Items listed in a dataset:
┌────────

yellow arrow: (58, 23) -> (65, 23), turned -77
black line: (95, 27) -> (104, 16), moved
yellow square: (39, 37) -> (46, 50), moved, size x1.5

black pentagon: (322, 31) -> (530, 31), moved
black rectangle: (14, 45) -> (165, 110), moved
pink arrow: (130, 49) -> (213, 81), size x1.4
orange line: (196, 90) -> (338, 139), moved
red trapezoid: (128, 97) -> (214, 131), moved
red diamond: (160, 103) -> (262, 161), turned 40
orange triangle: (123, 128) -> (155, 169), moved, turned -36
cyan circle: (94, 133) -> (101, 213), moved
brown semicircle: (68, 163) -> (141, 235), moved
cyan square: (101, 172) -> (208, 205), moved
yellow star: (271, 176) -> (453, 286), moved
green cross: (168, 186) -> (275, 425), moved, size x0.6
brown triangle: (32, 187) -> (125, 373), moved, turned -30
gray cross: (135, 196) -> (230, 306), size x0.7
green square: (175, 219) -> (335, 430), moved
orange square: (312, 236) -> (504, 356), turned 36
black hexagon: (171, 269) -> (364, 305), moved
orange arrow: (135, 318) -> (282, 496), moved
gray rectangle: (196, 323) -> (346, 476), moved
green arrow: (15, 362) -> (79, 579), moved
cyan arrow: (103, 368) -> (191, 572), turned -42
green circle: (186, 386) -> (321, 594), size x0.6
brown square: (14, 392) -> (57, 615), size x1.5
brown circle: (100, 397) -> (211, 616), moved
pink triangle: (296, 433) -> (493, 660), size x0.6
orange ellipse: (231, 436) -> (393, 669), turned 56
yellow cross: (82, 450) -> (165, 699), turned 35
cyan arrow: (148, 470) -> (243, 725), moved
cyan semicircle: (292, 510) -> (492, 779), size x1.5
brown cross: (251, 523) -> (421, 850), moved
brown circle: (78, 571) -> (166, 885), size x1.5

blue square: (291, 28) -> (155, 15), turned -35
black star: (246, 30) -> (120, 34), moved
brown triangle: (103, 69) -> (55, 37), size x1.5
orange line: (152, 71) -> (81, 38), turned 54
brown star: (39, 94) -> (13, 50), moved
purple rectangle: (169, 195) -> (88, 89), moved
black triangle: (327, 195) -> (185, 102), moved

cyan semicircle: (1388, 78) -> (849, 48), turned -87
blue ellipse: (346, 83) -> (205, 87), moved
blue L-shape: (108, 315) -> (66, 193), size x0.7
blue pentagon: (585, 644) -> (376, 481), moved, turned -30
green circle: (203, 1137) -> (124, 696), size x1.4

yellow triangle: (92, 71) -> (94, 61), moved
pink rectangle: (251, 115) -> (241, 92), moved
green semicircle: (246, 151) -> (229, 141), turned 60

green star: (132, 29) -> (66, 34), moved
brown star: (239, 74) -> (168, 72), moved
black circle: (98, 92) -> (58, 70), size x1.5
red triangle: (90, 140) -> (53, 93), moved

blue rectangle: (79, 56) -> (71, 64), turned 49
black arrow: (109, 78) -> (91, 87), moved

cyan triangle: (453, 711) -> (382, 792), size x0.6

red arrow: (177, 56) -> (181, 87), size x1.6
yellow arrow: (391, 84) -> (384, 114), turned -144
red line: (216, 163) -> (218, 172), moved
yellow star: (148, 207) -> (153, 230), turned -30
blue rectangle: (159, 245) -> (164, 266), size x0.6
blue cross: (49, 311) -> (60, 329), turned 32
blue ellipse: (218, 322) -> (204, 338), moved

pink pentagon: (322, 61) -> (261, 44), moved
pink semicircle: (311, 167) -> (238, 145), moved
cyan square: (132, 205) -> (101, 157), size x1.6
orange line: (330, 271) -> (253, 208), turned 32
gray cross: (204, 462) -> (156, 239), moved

└────────

INSTRUCTIONS FOR THE TASK:
All that is wanted is a faithful reproduction of the line above with "gray rectangle: (196, 323)", the line with "orange ellipse: (231, 436)", and every line in between.

RESPONSE TO THIS TASK:
gray rectangle: (196, 323) -> (346, 476), moved
green arrow: (15, 362) -> (79, 579), moved
cyan arrow: (103, 368) -> (191, 572), turned -42
green circle: (186, 386) -> (321, 594), size x0.6
brown square: (14, 392) -> (57, 615), size x1.5
brown circle: (100, 397) -> (211, 616), moved
pink triangle: (296, 433) -> (493, 660), size x0.6
orange ellipse: (231, 436) -> (393, 669), turned 56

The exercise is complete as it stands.